== What is required ==
Each line of the material should be set down exactly. Pictures are not part of the copy.

== Data extract ==
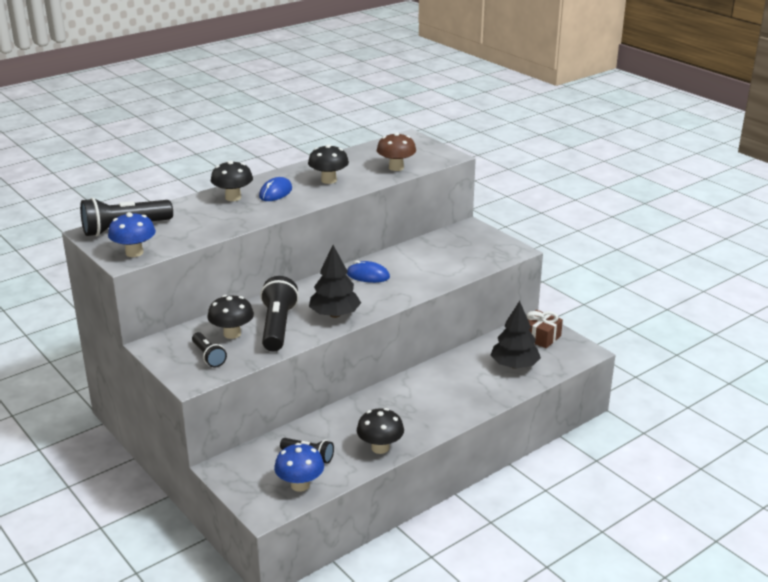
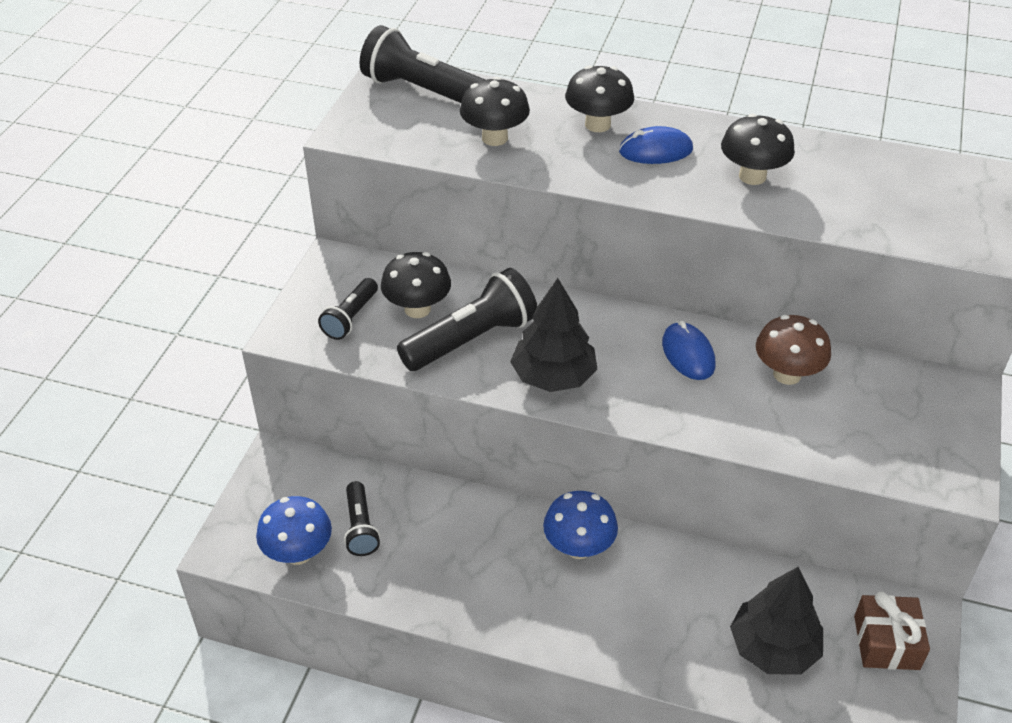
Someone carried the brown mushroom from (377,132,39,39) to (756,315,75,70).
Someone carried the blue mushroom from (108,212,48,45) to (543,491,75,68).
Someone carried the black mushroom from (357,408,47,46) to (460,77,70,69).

== Problem solution ==
Someone carried the brown mushroom from (377,132,39,39) to (756,315,75,70).
Someone carried the blue mushroom from (108,212,48,45) to (543,491,75,68).
Someone carried the black mushroom from (357,408,47,46) to (460,77,70,69).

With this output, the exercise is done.